TASK BRIEF
Scan the records for the line containing "C106: 6.8uF (plus". From there through the last line, write out each line exactly.

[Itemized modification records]
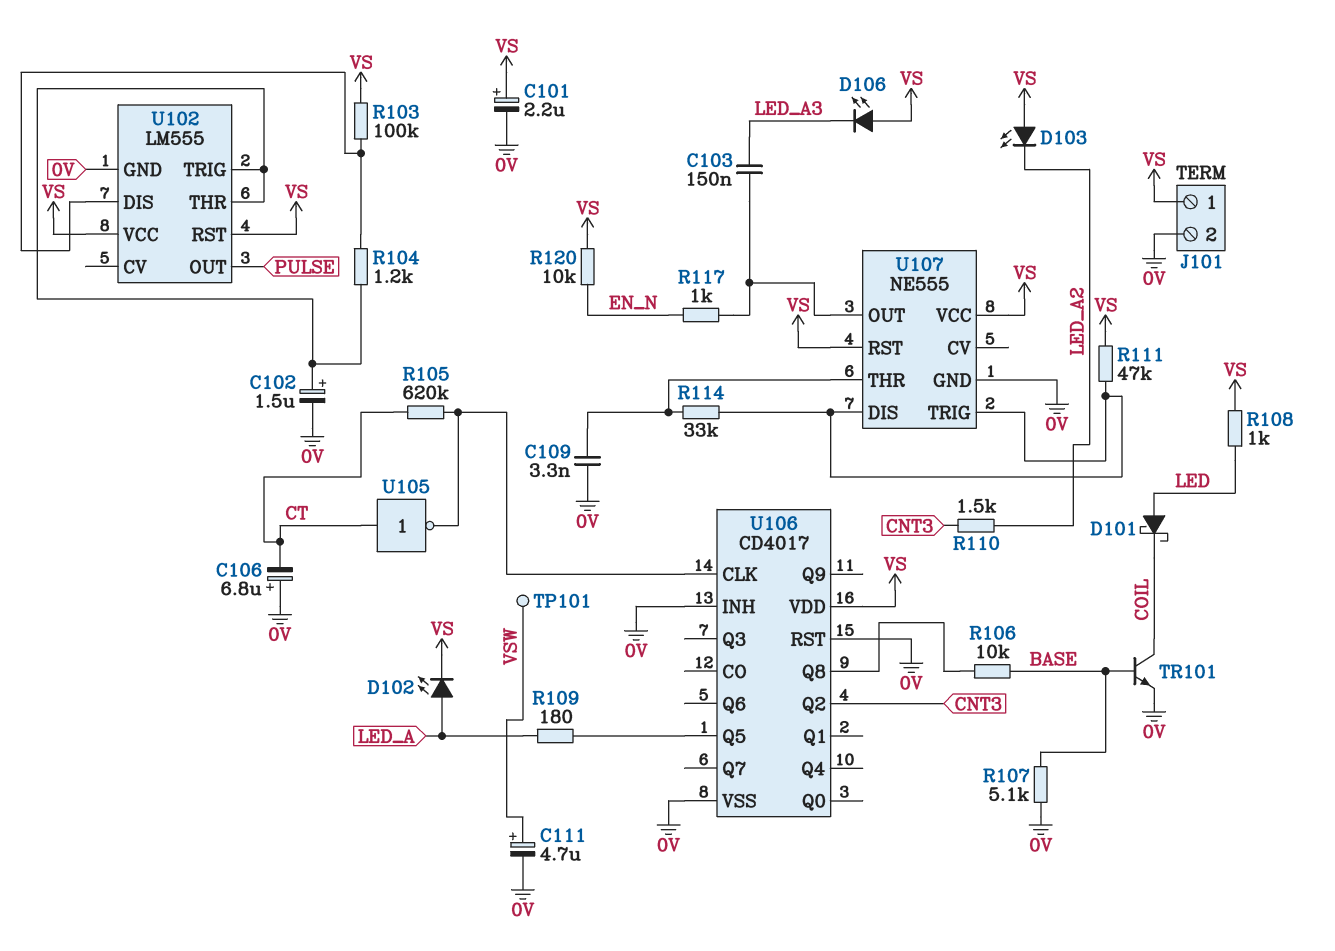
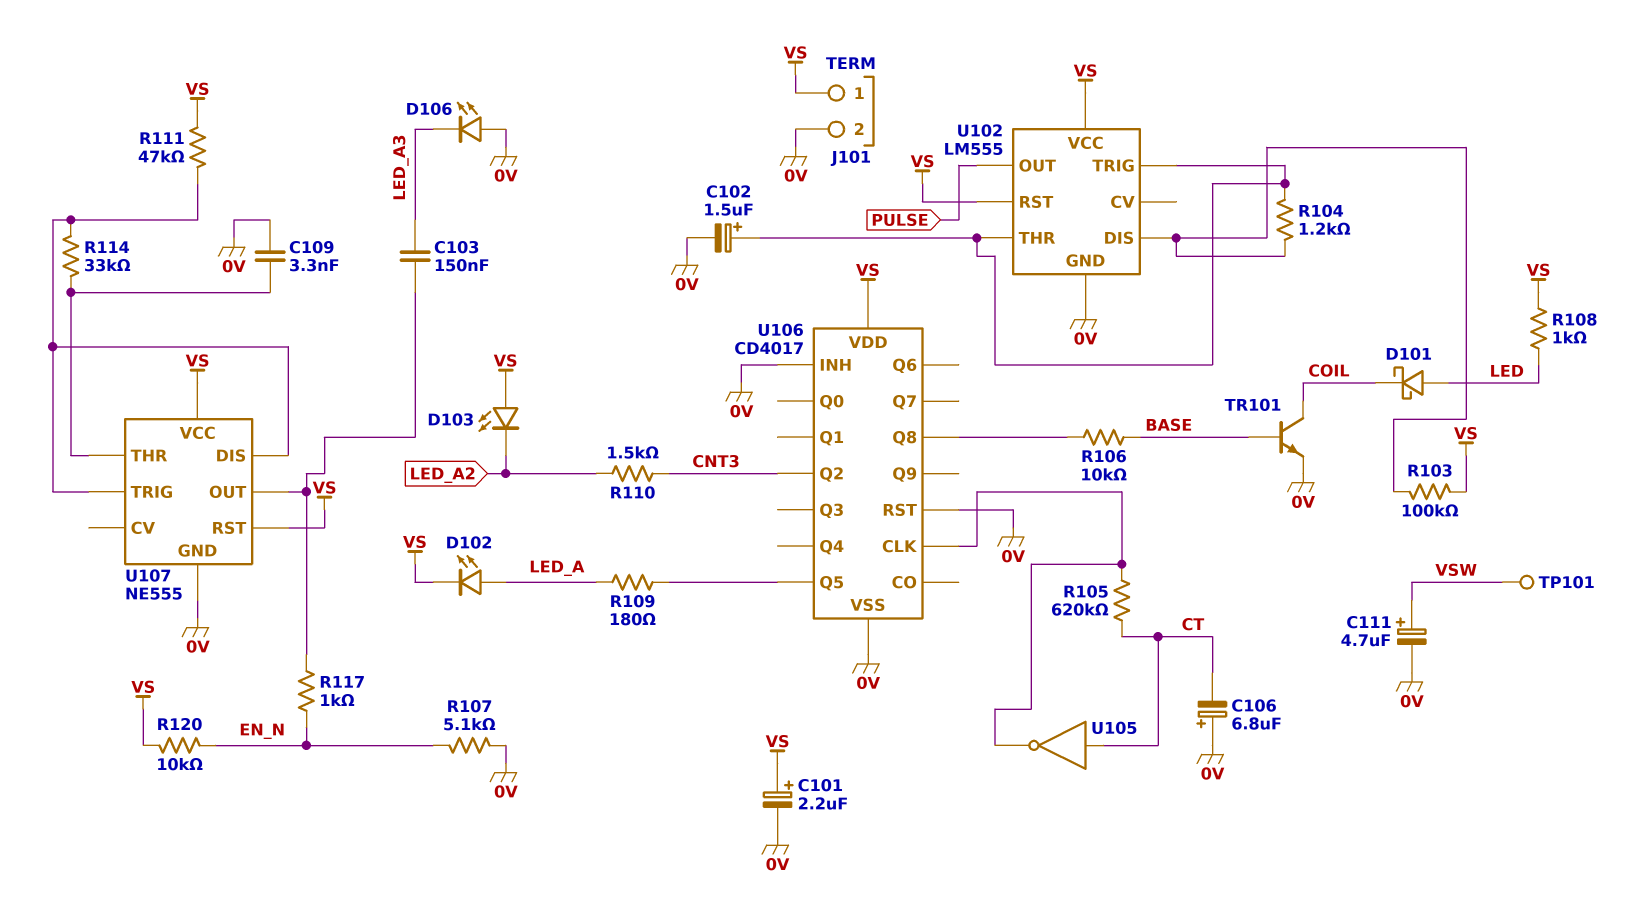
D106: LED (A VS, K LED_A3) -> LED (A 0V, K LED_A3)
R107: 5.1k (0V, BASE) -> 5.1k (0V, EN_N)

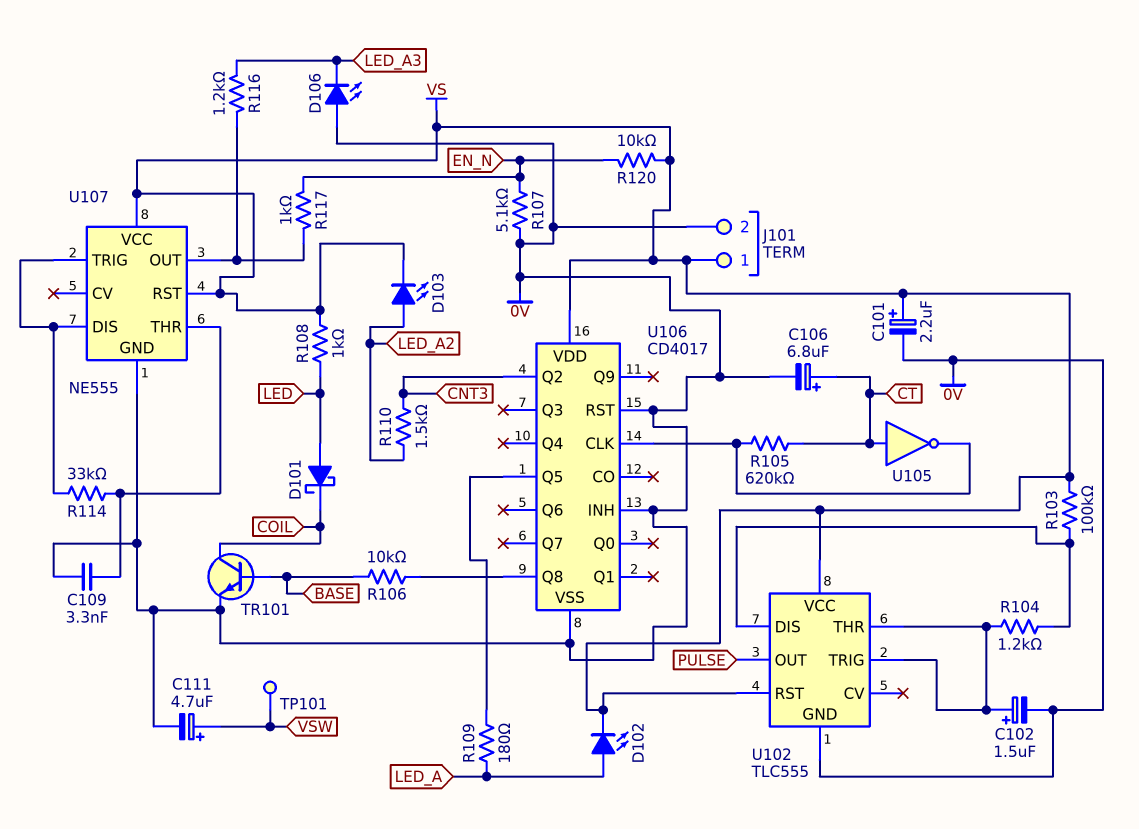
C103: 150nF (LED_A3, U107/OUT) -> none
C106: 6.8uF (plus 0V, minus CT) -> 6.8uF (plus CT, minus 0V)
D103: LED (A VS, K LED_A2) -> LED (A LED_A2, K VS)
R111: 47k (U107/DIS, VS) -> none
R116: none -> 1.2k (LED_A3, U107/OUT)
U102: LM555 -> TLC555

EXERCISE OUTPUT
C106: 6.8uF (plus 0V, minus CT) -> 6.8uF (plus CT, minus 0V)
D103: LED (A VS, K LED_A2) -> LED (A LED_A2, K VS)
R111: 47k (U107/DIS, VS) -> none
R116: none -> 1.2k (LED_A3, U107/OUT)
U102: LM555 -> TLC555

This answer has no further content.